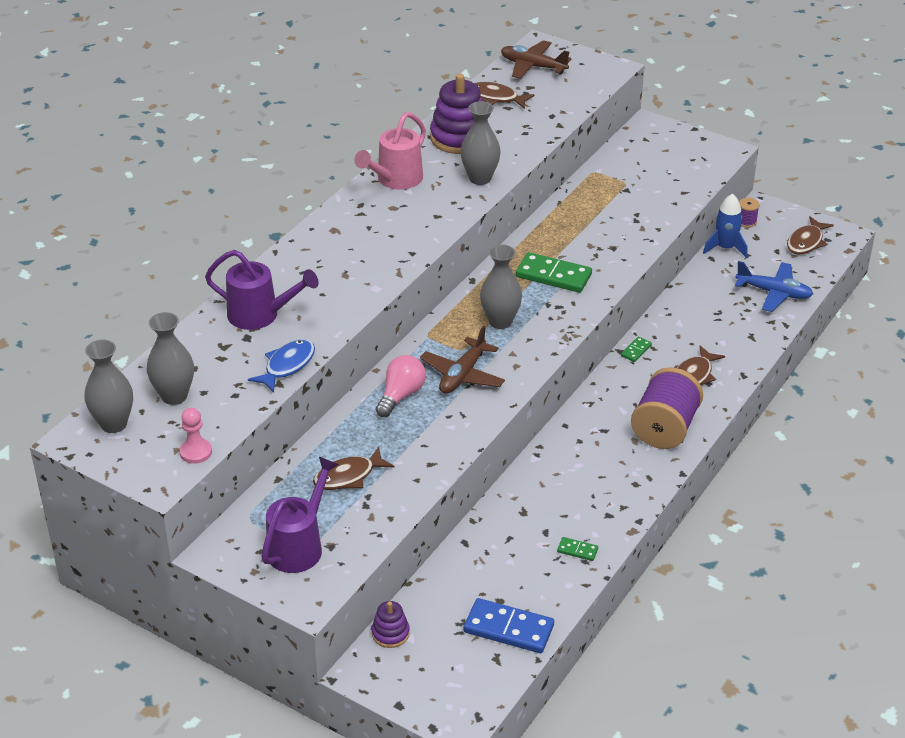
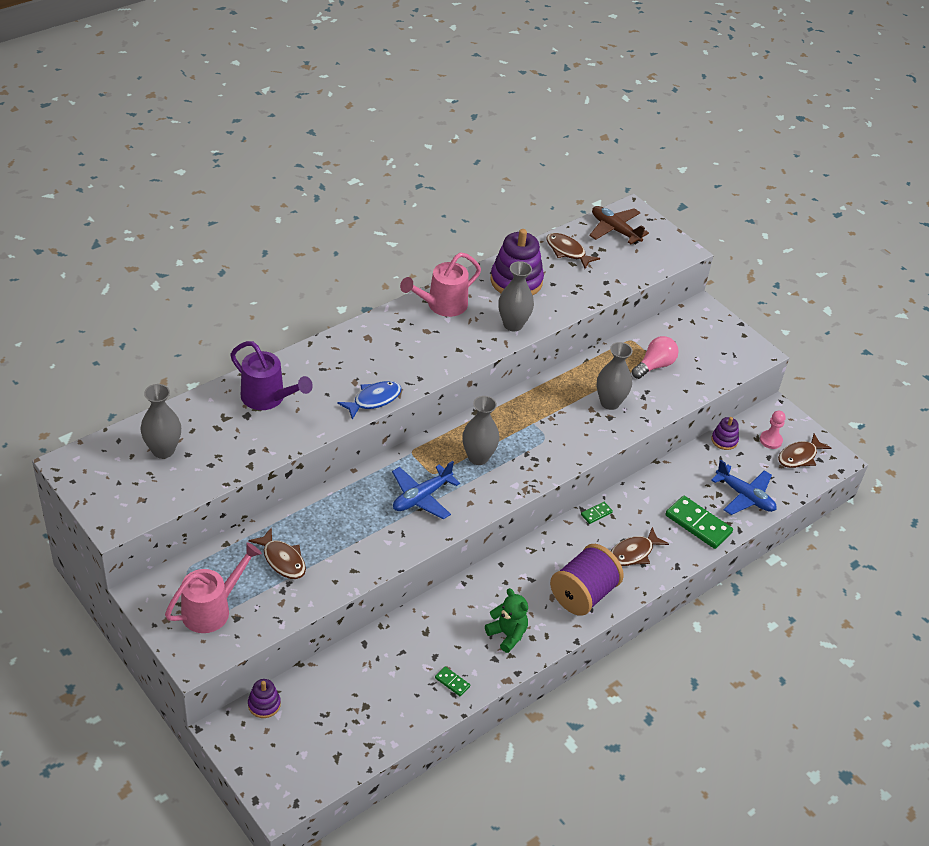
camera: 15 degrees right, 5 degrees up
(113, 424) = (104, 460): grey vase -> grey vase (610, 402)
(196, 452) = (154, 506): pink pawn -> pink pawn (770, 440)
(287, 366) = (265, 451): blue fish -> blue fish (374, 400)
(299, 545) = (212, 609): purple watering can -> pink watering can
(348, 476) = (282, 560): brown fish -> brown fish turned 120 degrees counterclockwise
(401, 395) = (361, 500): pink light bulb -> pink light bulb (654, 366)
(462, 375) = (421, 497): brown plane -> blue plane
(508, 628) = (360, 733): blue domino -> none
(553, 276) = (545, 428): green domino -> green domino (698, 524)
(609, 489) = (507, 634): none -> green teddy bear
(725, 248) = (724, 440): blue rocket -> purple stacking toy
(746, 221) = (756, 420): purple spool -> none

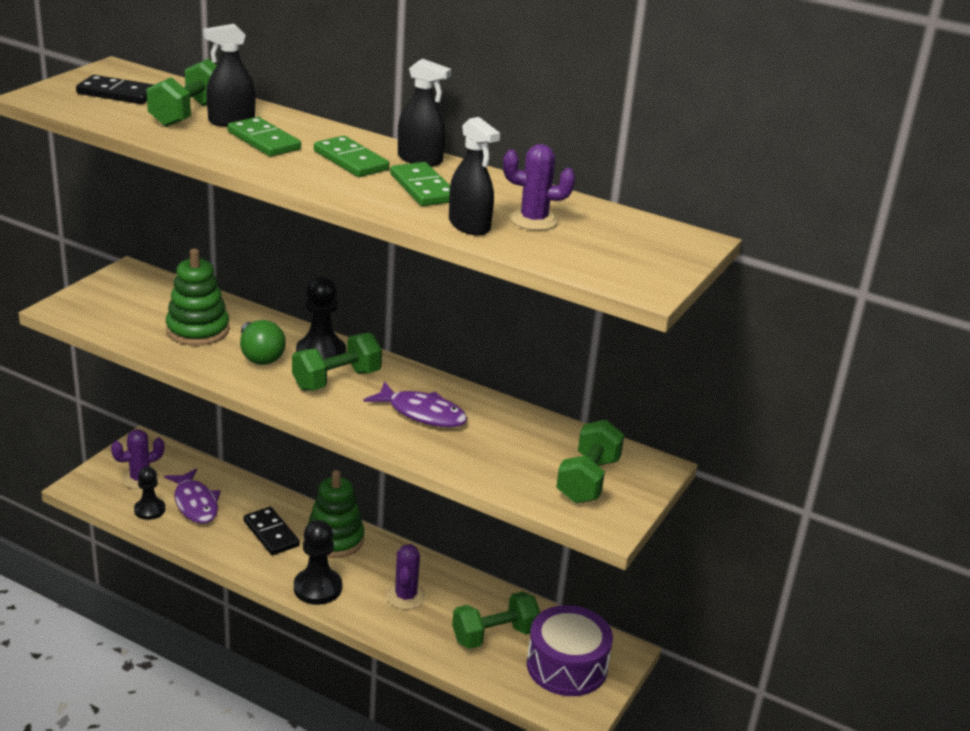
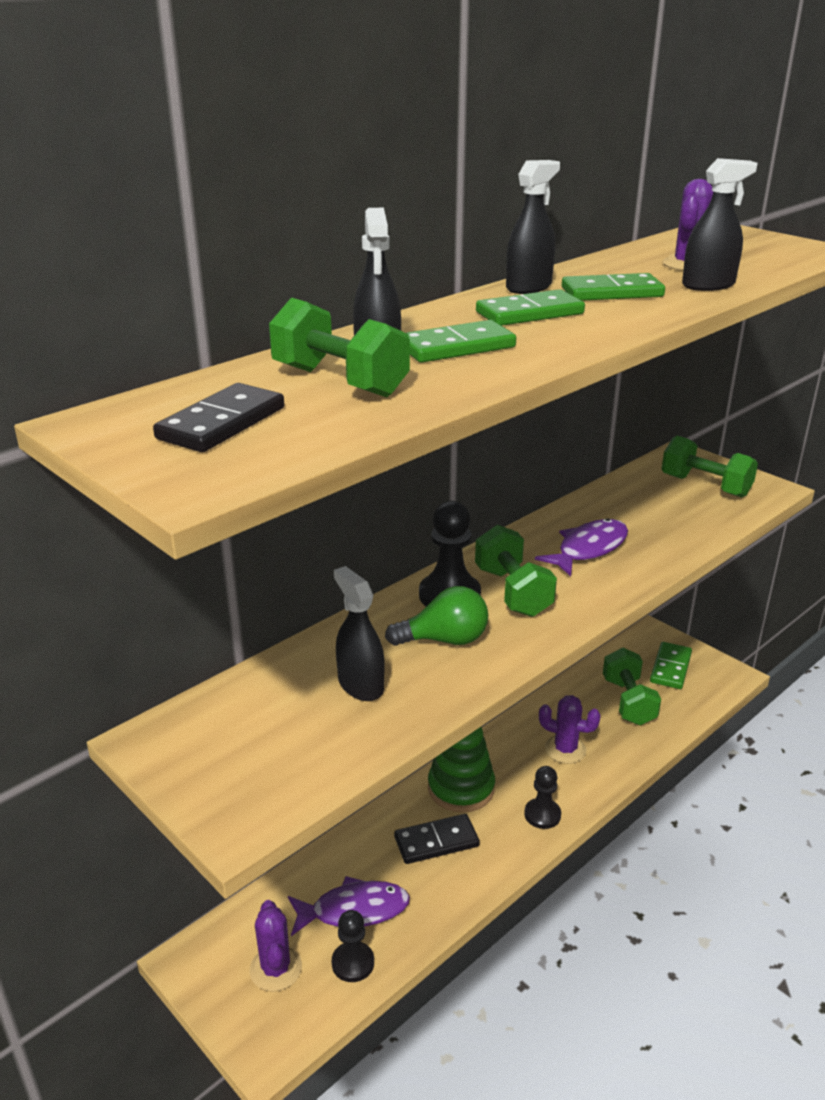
camera: 70 degrees left, 0 degrees up
(198, 330) = (360, 685): green stacking toy -> black spray bottle
(317, 588) = (542, 815): black pawn -> black pawn, size x0.67
(567, 666) = (670, 668): purple drum -> green domino

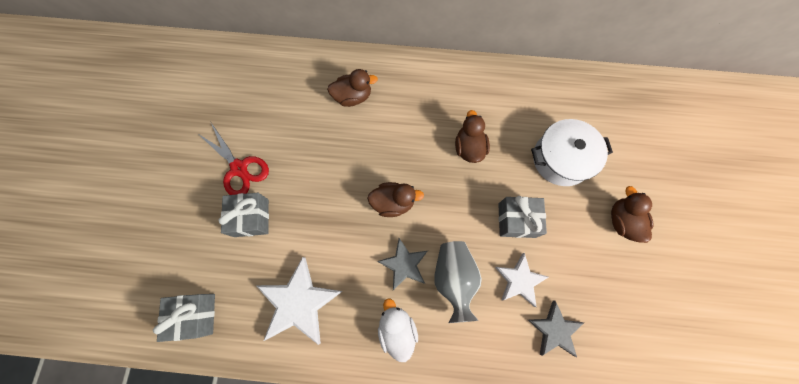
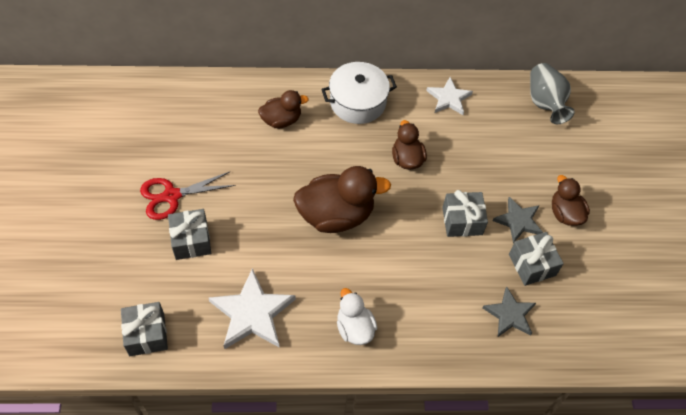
camera: 10 degrees left, 15 degrees down
(239, 168) = (171, 196): red scissors -> red scissors turned 120 degrees clockwise
(393, 203) = (336, 215): brown duck -> brown duck, size x1.72
(404, 264) = (354, 270): grey star -> grey star (518, 221)
(454, 279) = (406, 278): grey vase -> grey vase (545, 103)
(519, 280) = (471, 274): white star -> white star (449, 98)
(561, 159) = (500, 162): white pot -> white pot (358, 102)
(582, 275) = (532, 265): none -> grey gift

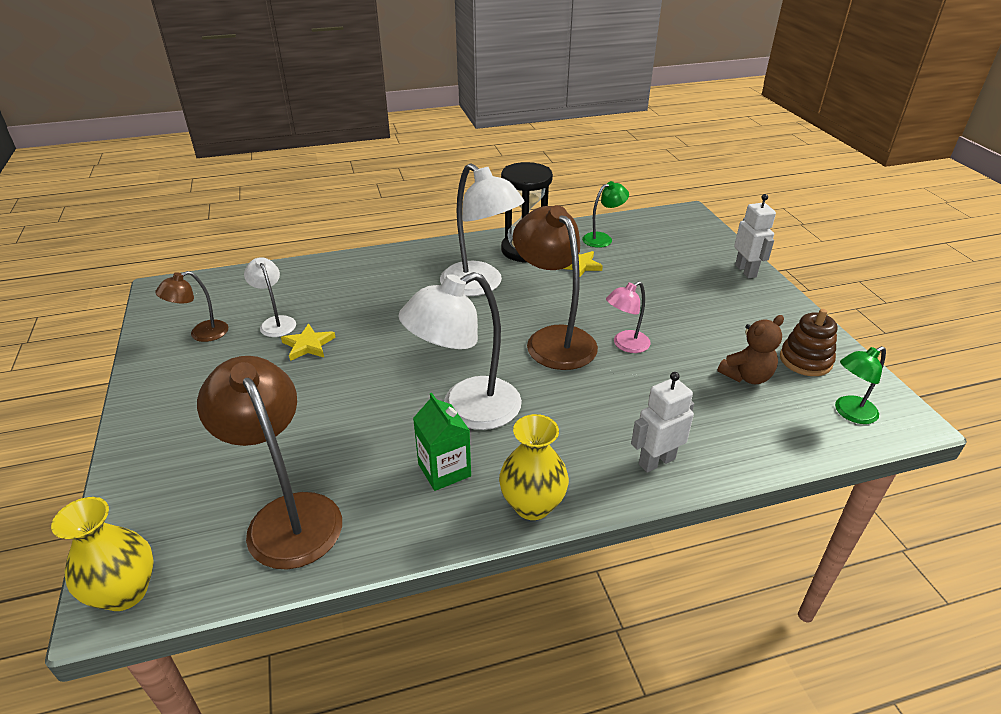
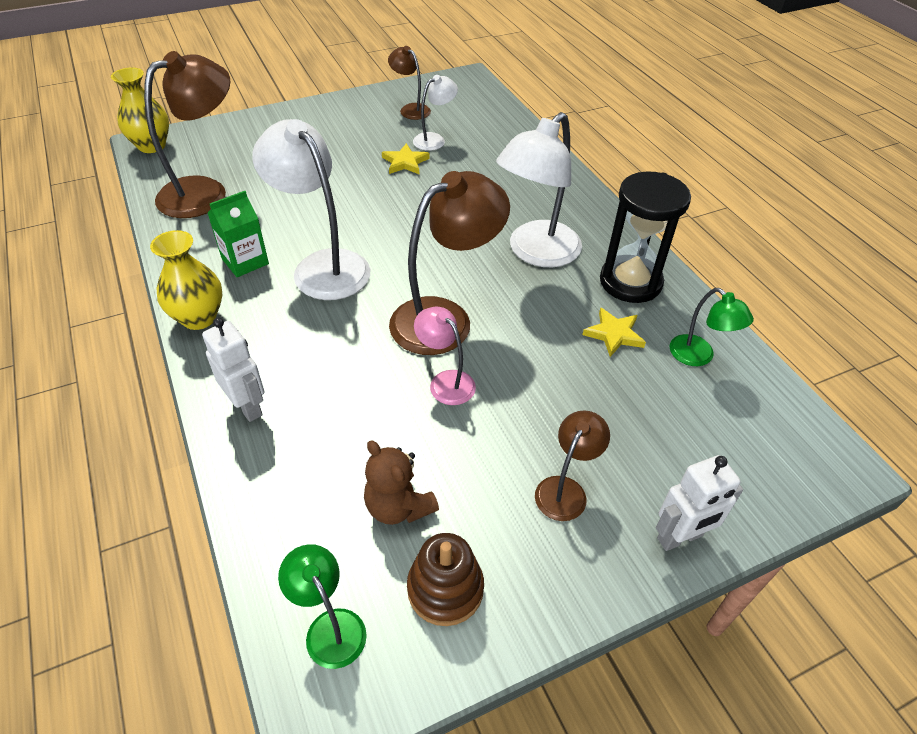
camera: 80 degrees right, 10 degrees up
(719, 304) = (565, 489): none -> brown lamp

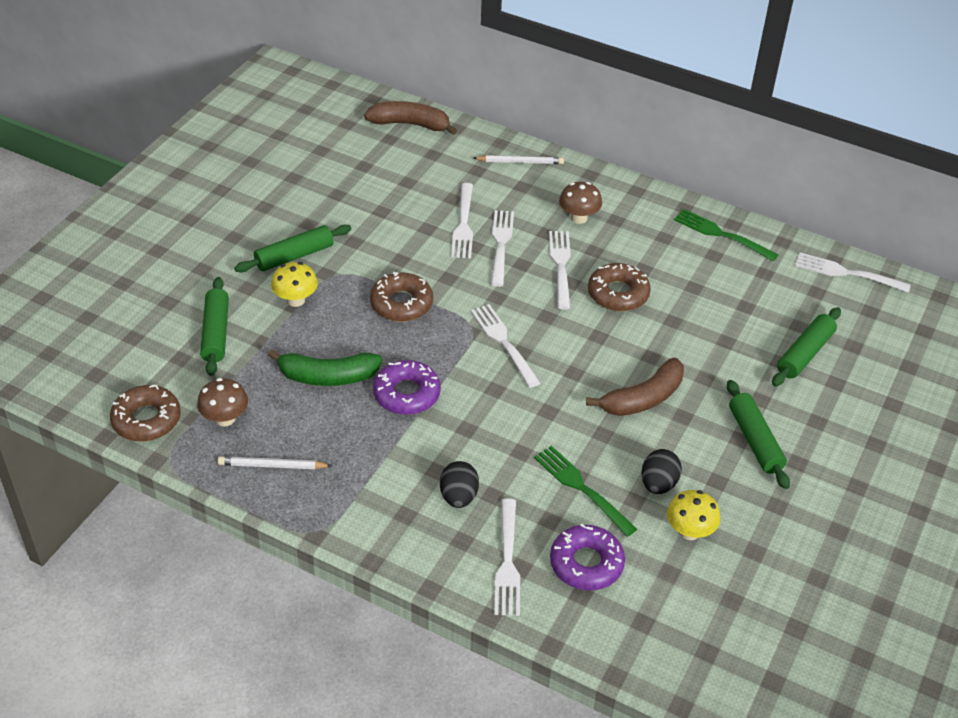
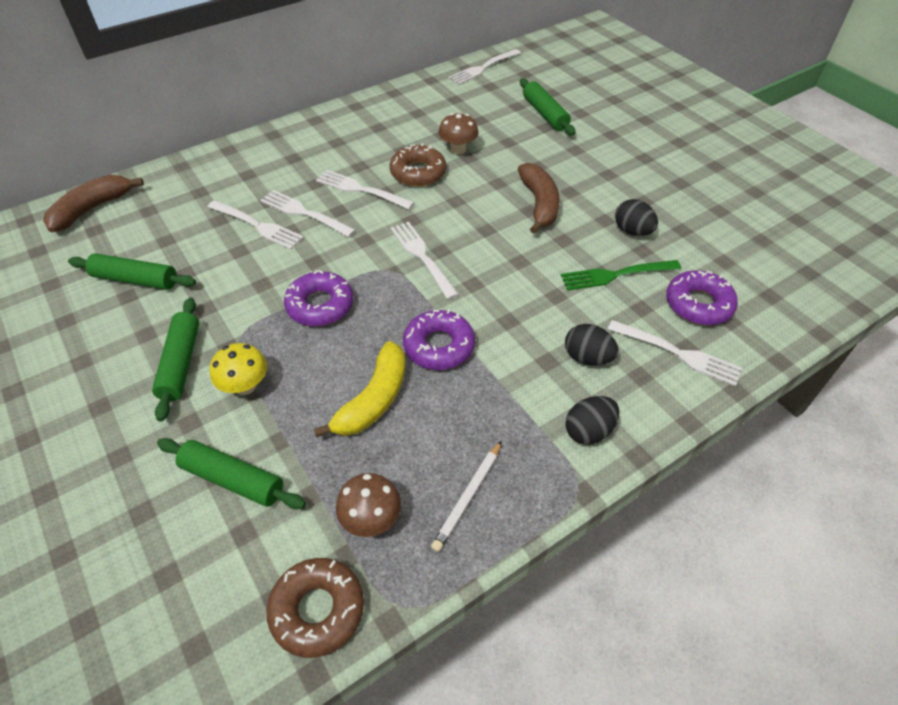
camera: 60 degrees left, 5 degrees up
(327, 376) = (373, 400): green banana -> yellow banana
(377, 520) = (588, 431): none -> black egg
(401, 303) = (320, 305): brown donut -> purple donut
(504, 342) = (422, 257): white fork -> white fork turned 60 degrees clockwise
(520, 162) = (217, 164): white pencil -> none
(578, 218) = (315, 159): brown mushroom -> brown mushroom (458, 149)
(689, 531) = (687, 234): yellow mushroom -> none
(721, 234) = (400, 101): green fork -> none
(755, 440) = (614, 167): green rolling pin -> green rolling pin (135, 279)

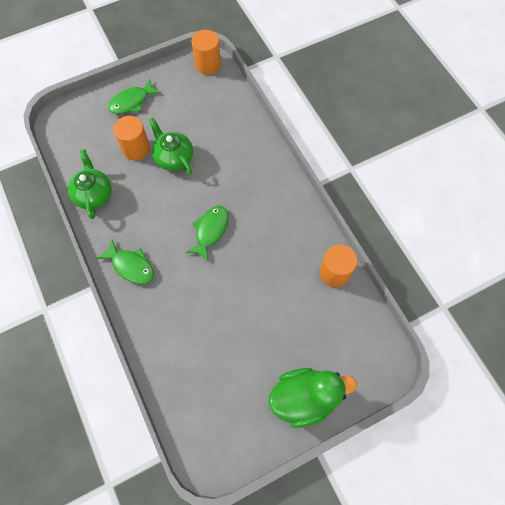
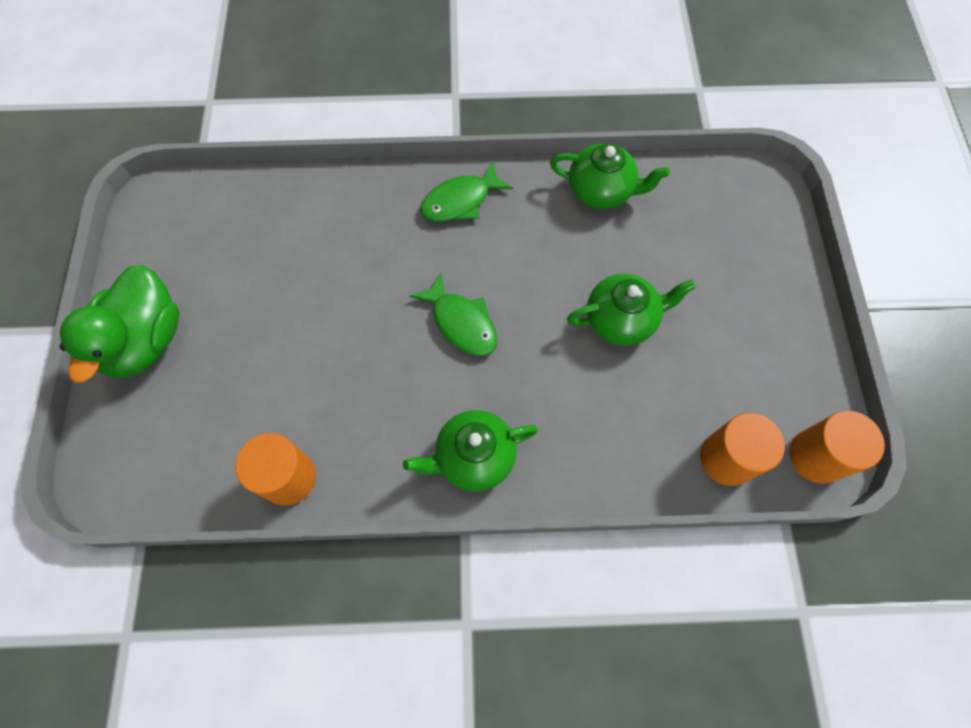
camera: 115 degrees right, 0 degrees up
(132, 102) = (765, 296): green fish -> none
(136, 148) = (663, 271): orange cylinder -> orange cylinder (727, 458)
(279, 194) = (473, 457): none -> green teapot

+ + + + + + +

• **ASSIGNMENT**
Word for word and without pictures, please write out only the lines from the start of the entries through the line containing "(317, 588) = (542, 815): black", both included.

• **EXERCISE SOLUTION**
camera: 15 degrees right, 5 degrees up
(113, 424) = (104, 460): grey vase -> grey vase (610, 402)
(196, 452) = (154, 506): pink pawn -> pink pawn (770, 440)
(287, 366) = (265, 451): blue fish -> blue fish (374, 400)
(299, 545) = (212, 609): purple watering can -> pink watering can
(348, 476) = (282, 560): brown fish -> brown fish turned 120 degrees counterclockwise
(401, 395) = (361, 500): pink light bulb -> pink light bulb (654, 366)
(462, 375) = (421, 497): brown plane -> blue plane
(508, 628) = (360, 733): blue domino -> none
(553, 276) = (545, 428): green domino -> green domino (698, 524)
(609, 489) = (507, 634): none -> green teddy bear
(725, 248) = (724, 440): blue rocket -> purple stacking toy
(746, 221) = (756, 420): purple spool -> none

camera: 70 degrees left, 0 degrees up
(198, 330) = (360, 685): green stacking toy -> black spray bottle
(317, 588) = (542, 815): black pawn -> black pawn, size x0.67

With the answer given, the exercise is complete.